The output should match the data below line for line.
::::::::
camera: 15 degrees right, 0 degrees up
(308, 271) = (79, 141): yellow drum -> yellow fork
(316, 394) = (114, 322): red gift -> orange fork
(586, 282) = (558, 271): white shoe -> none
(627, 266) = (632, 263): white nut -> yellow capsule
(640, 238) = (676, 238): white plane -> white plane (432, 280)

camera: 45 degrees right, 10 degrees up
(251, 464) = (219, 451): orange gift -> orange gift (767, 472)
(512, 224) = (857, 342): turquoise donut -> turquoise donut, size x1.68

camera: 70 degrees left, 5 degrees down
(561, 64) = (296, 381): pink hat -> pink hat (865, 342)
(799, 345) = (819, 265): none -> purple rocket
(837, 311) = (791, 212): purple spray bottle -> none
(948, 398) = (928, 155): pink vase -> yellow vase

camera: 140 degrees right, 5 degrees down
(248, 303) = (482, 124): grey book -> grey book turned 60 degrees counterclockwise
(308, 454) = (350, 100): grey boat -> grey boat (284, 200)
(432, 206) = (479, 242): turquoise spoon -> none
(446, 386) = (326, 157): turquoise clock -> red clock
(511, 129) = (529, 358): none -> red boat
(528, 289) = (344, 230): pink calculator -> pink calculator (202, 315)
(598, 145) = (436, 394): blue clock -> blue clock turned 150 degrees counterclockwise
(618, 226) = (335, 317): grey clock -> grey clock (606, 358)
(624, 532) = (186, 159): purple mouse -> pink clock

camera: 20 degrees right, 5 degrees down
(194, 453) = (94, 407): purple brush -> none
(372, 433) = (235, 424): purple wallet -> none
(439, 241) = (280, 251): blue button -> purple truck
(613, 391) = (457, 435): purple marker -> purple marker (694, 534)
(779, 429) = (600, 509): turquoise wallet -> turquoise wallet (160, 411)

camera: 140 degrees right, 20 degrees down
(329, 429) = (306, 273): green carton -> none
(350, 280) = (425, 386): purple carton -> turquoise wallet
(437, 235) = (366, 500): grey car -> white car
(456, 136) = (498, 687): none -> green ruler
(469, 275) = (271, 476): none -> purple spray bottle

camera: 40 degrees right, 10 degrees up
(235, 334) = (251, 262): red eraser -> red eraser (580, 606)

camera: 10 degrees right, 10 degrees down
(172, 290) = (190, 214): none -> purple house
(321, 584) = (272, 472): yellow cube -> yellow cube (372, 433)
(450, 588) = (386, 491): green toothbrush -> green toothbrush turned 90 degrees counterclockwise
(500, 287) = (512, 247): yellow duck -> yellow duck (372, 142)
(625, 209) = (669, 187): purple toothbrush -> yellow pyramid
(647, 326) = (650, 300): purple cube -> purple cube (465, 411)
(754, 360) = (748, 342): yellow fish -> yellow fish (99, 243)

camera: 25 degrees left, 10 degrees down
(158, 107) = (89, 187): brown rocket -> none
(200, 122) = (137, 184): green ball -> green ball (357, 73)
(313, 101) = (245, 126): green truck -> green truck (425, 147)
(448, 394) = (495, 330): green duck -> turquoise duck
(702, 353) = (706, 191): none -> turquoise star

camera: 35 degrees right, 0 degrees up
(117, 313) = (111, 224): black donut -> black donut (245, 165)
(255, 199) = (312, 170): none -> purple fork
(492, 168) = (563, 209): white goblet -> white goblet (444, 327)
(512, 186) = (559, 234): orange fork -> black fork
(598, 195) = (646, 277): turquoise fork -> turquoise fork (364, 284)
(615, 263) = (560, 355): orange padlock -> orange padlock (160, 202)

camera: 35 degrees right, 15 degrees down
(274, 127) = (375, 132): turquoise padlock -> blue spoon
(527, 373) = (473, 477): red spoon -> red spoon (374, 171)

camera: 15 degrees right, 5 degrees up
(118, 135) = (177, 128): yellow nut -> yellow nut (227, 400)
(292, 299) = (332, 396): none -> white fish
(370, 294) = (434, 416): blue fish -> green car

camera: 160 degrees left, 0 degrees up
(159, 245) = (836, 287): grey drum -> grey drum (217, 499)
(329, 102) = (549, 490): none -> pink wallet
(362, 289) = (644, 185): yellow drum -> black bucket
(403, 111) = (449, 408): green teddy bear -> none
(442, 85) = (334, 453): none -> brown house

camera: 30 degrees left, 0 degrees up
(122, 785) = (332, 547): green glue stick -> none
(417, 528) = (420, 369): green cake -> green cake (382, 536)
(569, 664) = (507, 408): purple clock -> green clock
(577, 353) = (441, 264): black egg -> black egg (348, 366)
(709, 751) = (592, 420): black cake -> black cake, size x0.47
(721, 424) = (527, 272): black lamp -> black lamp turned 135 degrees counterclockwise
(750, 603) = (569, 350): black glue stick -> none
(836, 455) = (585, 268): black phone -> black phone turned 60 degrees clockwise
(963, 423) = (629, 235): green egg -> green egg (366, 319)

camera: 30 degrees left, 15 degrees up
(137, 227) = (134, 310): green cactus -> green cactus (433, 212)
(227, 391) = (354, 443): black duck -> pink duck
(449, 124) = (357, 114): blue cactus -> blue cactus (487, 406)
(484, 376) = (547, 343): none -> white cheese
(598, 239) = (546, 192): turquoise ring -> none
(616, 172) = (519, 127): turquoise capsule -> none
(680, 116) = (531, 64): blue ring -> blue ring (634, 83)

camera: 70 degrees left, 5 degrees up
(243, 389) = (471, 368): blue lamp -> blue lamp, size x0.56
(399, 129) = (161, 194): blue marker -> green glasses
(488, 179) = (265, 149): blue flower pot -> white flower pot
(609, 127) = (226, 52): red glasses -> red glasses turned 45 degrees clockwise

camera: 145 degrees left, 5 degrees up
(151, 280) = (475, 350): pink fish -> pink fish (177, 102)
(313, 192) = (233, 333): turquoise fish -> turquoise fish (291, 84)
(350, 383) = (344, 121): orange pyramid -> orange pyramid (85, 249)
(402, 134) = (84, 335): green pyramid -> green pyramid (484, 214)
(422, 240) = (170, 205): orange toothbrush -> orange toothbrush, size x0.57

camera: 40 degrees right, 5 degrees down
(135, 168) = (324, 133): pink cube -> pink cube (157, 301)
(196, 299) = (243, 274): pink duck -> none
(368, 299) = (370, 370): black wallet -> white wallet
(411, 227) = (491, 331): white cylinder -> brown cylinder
::::::::
Answer section
camera: 15 degrees right, 0 degrees up
(308, 271) = (79, 141): yellow drum -> yellow fork
(316, 394) = (114, 322): red gift -> orange fork
(586, 282) = (558, 271): white shoe -> none
(627, 266) = (632, 263): white nut -> yellow capsule
(640, 238) = (676, 238): white plane -> white plane (432, 280)

camera: 45 degrees right, 10 degrees up
(251, 464) = (219, 451): orange gift -> orange gift (767, 472)
(512, 224) = (857, 342): turquoise donut -> turquoise donut, size x1.68

camera: 70 degrees left, 5 degrees down
(561, 64) = (296, 381): pink hat -> pink hat (865, 342)
(799, 345) = (819, 265): none -> purple rocket
(837, 311) = (791, 212): purple spray bottle -> none
(948, 398) = (928, 155): pink vase -> yellow vase

camera: 140 degrees right, 5 degrees down
(248, 303) = (482, 124): grey book -> grey book turned 60 degrees counterclockwise
(308, 454) = (350, 100): grey boat -> grey boat (284, 200)
(432, 206) = (479, 242): turquoise spoon -> none
(446, 386) = (326, 157): turquoise clock -> red clock
(511, 129) = (529, 358): none -> red boat
(528, 289) = (344, 230): pink calculator -> pink calculator (202, 315)
(598, 145) = (436, 394): blue clock -> blue clock turned 150 degrees counterclockwise
(618, 226) = (335, 317): grey clock -> grey clock (606, 358)
(624, 532) = (186, 159): purple mouse -> pink clock

camera: 20 degrees right, 5 degrees down
(194, 453) = (94, 407): purple brush -> none
(372, 433) = (235, 424): purple wallet -> none
(439, 241) = (280, 251): blue button -> purple truck
(613, 391) = (457, 435): purple marker -> purple marker (694, 534)
(779, 429) = (600, 509): turquoise wallet -> turquoise wallet (160, 411)

camera: 140 degrees right, 20 degrees down
(329, 429) = (306, 273): green carton -> none
(350, 280) = (425, 386): purple carton -> turquoise wallet
(437, 235) = (366, 500): grey car -> white car
(456, 136) = (498, 687): none -> green ruler
(469, 275) = (271, 476): none -> purple spray bottle

camera: 40 degrees right, 10 degrees up
(235, 334) = (251, 262): red eraser -> red eraser (580, 606)

camera: 10 degrees right, 10 degrees down
(172, 290) = (190, 214): none -> purple house
(321, 584) = (272, 472): yellow cube -> yellow cube (372, 433)
(450, 588) = (386, 491): green toothbrush -> green toothbrush turned 90 degrees counterclockwise
(500, 287) = (512, 247): yellow duck -> yellow duck (372, 142)
(625, 209) = (669, 187): purple toothbrush -> yellow pyramid
(647, 326) = (650, 300): purple cube -> purple cube (465, 411)
(754, 360) = (748, 342): yellow fish -> yellow fish (99, 243)

camera: 25 degrees left, 10 degrees down
(158, 107) = (89, 187): brown rocket -> none
(200, 122) = (137, 184): green ball -> green ball (357, 73)
(313, 101) = (245, 126): green truck -> green truck (425, 147)
(448, 394) = (495, 330): green duck -> turquoise duck
(702, 353) = (706, 191): none -> turquoise star

camera: 35 degrees right, 0 degrees up
(117, 313) = (111, 224): black donut -> black donut (245, 165)
(255, 199) = (312, 170): none -> purple fork
(492, 168) = (563, 209): white goblet -> white goblet (444, 327)
(512, 186) = (559, 234): orange fork -> black fork
(598, 195) = (646, 277): turquoise fork -> turquoise fork (364, 284)
(615, 263) = (560, 355): orange padlock -> orange padlock (160, 202)

camera: 35 degrees right, 15 degrees down
(274, 127) = (375, 132): turquoise padlock -> blue spoon
(527, 373) = (473, 477): red spoon -> red spoon (374, 171)

camera: 15 degrees right, 5 degrees up
(118, 135) = (177, 128): yellow nut -> yellow nut (227, 400)
(292, 299) = (332, 396): none -> white fish
(370, 294) = (434, 416): blue fish -> green car

camera: 160 degrees left, 0 degrees up
(159, 245) = (836, 287): grey drum -> grey drum (217, 499)
(329, 102) = (549, 490): none -> pink wallet
(362, 289) = (644, 185): yellow drum -> black bucket
(403, 111) = (449, 408): green teddy bear -> none
(442, 85) = (334, 453): none -> brown house

camera: 30 degrees left, 0 degrees up
(122, 785) = (332, 547): green glue stick -> none
(417, 528) = (420, 369): green cake -> green cake (382, 536)
(569, 664) = (507, 408): purple clock -> green clock
(577, 353) = (441, 264): black egg -> black egg (348, 366)
(709, 751) = (592, 420): black cake -> black cake, size x0.47
(721, 424) = (527, 272): black lamp -> black lamp turned 135 degrees counterclockwise
(750, 603) = (569, 350): black glue stick -> none
(836, 455) = (585, 268): black phone -> black phone turned 60 degrees clockwise
(963, 423) = (629, 235): green egg -> green egg (366, 319)

camera: 30 degrees left, 15 degrees up
(137, 227) = (134, 310): green cactus -> green cactus (433, 212)
(227, 391) = (354, 443): black duck -> pink duck
(449, 124) = (357, 114): blue cactus -> blue cactus (487, 406)
(484, 376) = (547, 343): none -> white cheese
(598, 239) = (546, 192): turquoise ring -> none
(616, 172) = (519, 127): turquoise capsule -> none
(680, 116) = (531, 64): blue ring -> blue ring (634, 83)

camera: 70 degrees left, 5 degrees up
(243, 389) = (471, 368): blue lamp -> blue lamp, size x0.56
(399, 129) = (161, 194): blue marker -> green glasses
(488, 179) = (265, 149): blue flower pot -> white flower pot
(609, 127) = (226, 52): red glasses -> red glasses turned 45 degrees clockwise

camera: 145 degrees left, 5 degrees up
(151, 280) = (475, 350): pink fish -> pink fish (177, 102)
(313, 192) = (233, 333): turquoise fish -> turquoise fish (291, 84)
(350, 383) = (344, 121): orange pyramid -> orange pyramid (85, 249)
(402, 134) = (84, 335): green pyramid -> green pyramid (484, 214)
(422, 240) = (170, 205): orange toothbrush -> orange toothbrush, size x0.57

camera: 40 degrees right, 5 degrees down
(135, 168) = (324, 133): pink cube -> pink cube (157, 301)
(196, 299) = (243, 274): pink duck -> none
(368, 299) = (370, 370): black wallet -> white wallet
(411, 227) = (491, 331): white cylinder -> brown cylinder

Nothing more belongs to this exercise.